Work task >>
Would you transcribe the line that holds "old: red toy fish", plus every line beneath it through the end of the data, exactly and with nothing added?

Object state comparisons
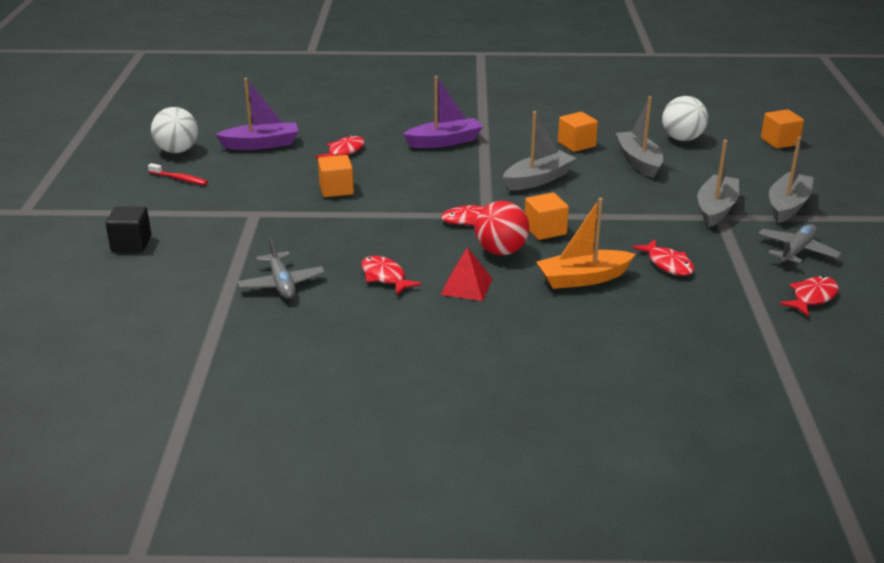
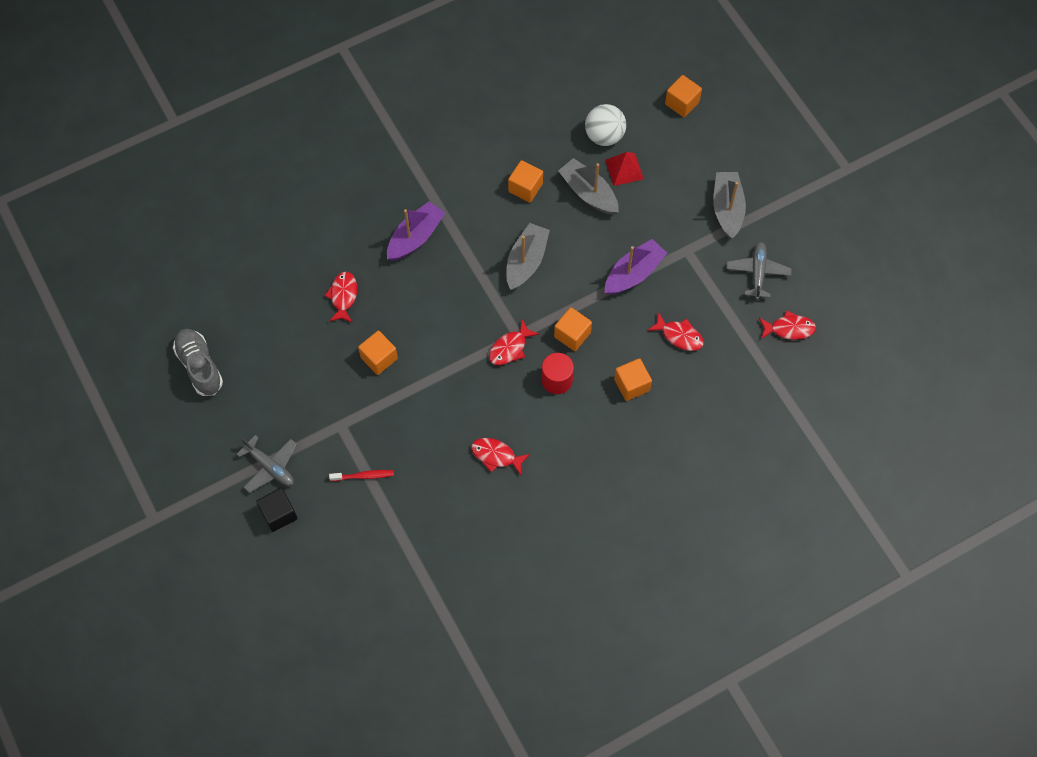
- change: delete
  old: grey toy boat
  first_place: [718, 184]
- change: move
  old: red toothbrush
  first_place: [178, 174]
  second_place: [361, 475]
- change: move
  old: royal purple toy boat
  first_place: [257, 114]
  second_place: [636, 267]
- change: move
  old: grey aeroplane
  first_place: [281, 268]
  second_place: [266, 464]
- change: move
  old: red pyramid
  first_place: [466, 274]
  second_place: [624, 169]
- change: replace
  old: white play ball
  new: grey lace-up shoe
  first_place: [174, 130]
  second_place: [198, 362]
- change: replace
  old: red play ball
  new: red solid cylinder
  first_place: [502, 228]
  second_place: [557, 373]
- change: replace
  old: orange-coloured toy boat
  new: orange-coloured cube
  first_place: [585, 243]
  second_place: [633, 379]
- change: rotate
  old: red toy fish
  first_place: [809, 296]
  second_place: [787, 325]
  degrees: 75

Solved exercise >>
  old: red toy fish
  first_place: [809, 296]
  second_place: [787, 325]
  degrees: 75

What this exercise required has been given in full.